[TASK INSTRUCTIONS]
Count, in the listing that follows, every line containing the word "różowy". Give the number by itself.

[LISTED ENTRIES]
----------------

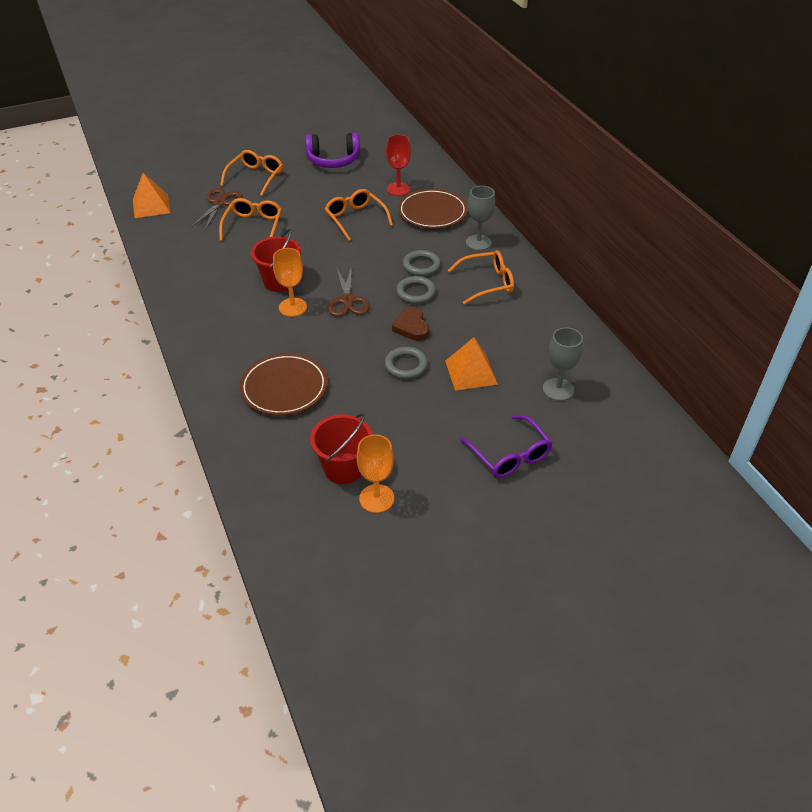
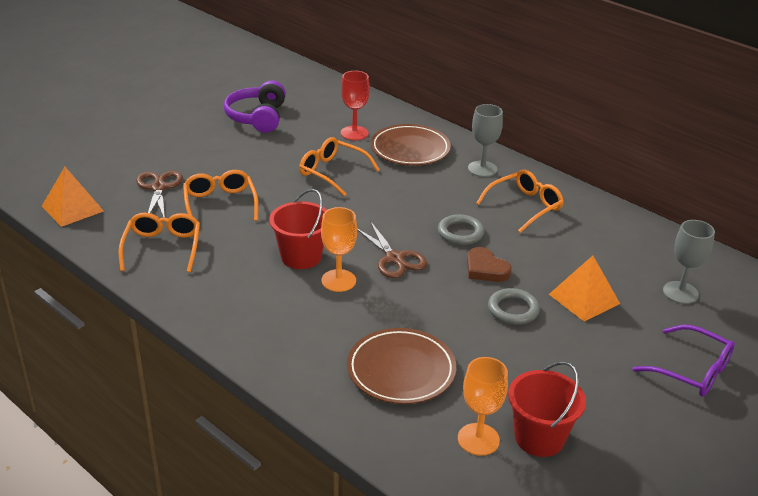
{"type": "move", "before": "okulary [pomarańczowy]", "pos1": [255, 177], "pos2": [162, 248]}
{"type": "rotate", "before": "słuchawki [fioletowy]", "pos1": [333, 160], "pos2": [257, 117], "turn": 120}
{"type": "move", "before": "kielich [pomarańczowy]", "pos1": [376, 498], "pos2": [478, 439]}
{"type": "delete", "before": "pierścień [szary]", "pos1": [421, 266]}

----------------

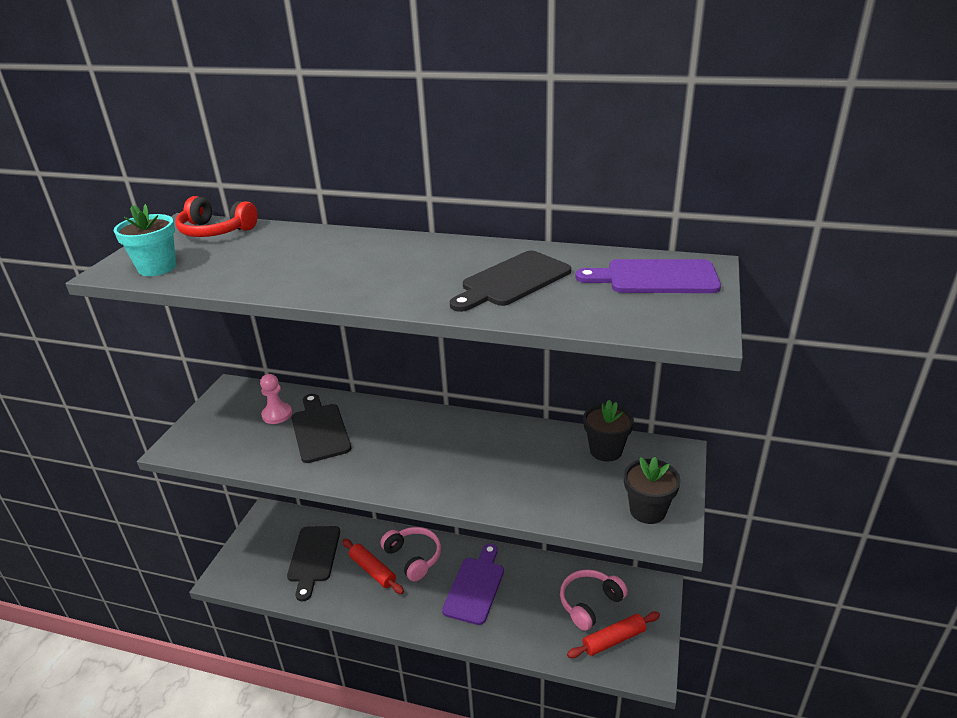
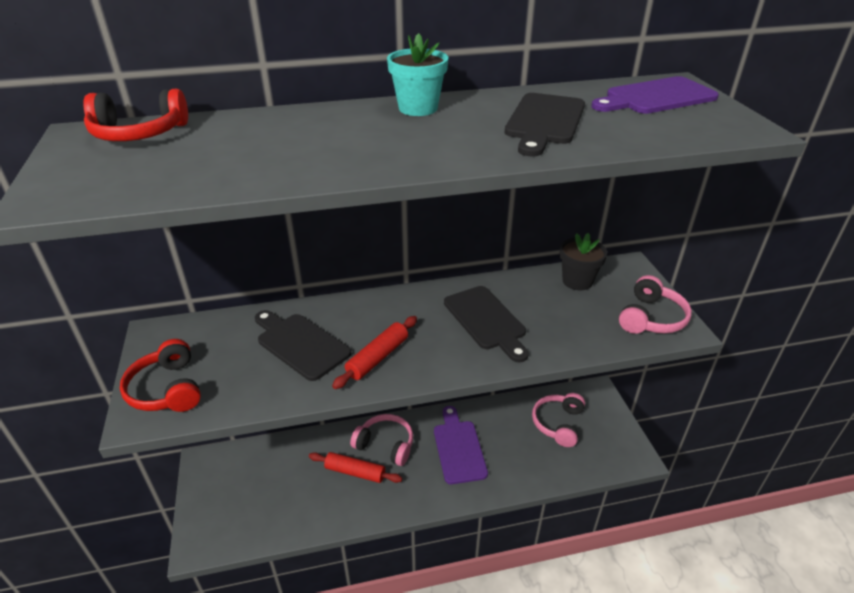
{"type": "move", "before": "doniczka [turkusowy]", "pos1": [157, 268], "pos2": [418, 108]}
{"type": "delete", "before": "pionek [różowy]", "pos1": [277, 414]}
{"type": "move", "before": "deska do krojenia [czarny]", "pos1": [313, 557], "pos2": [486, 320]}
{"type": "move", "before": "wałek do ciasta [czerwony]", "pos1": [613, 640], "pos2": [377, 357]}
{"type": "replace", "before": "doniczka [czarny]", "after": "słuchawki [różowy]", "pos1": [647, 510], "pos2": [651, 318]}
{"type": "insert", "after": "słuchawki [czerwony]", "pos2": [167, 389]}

----------------

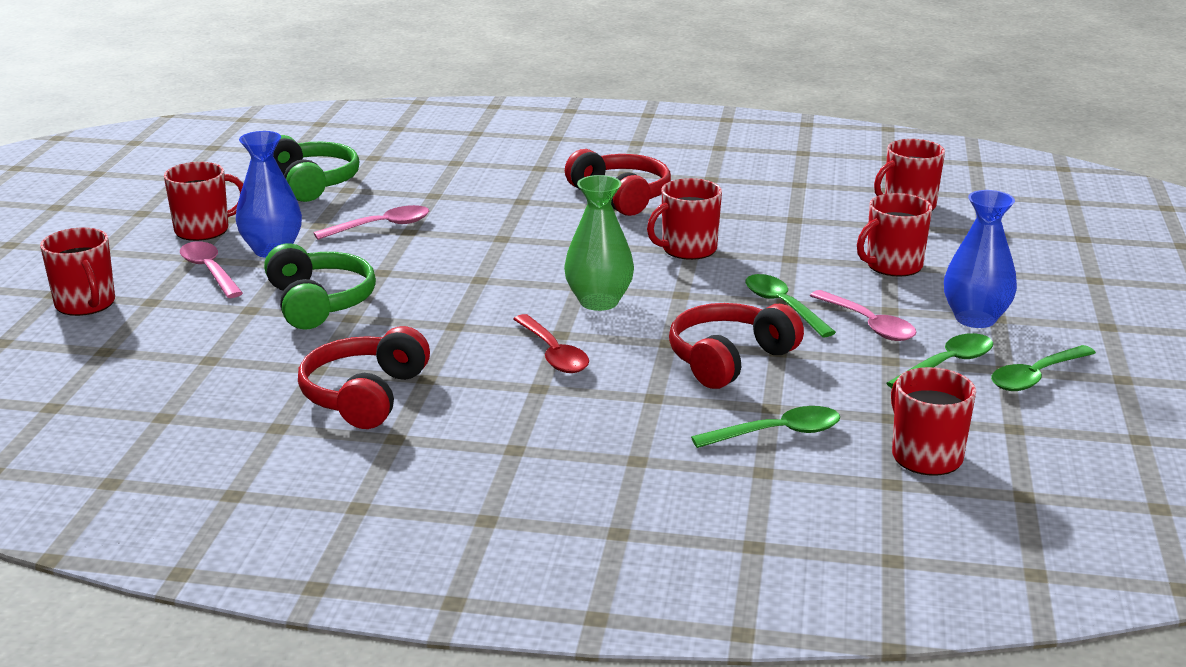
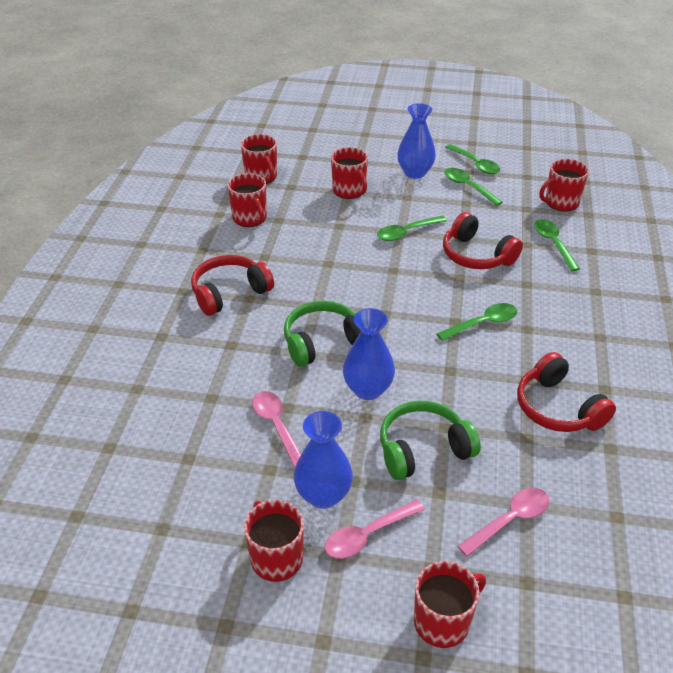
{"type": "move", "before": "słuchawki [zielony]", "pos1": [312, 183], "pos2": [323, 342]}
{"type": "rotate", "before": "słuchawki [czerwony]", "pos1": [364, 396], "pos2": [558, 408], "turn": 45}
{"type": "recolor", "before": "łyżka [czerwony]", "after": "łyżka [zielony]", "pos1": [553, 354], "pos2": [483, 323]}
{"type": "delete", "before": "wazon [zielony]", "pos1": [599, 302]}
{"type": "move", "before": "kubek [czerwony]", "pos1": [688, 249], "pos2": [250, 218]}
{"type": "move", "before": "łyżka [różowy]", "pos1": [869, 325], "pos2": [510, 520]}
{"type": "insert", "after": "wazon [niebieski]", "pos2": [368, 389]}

----------------

[TASK RESULT]
3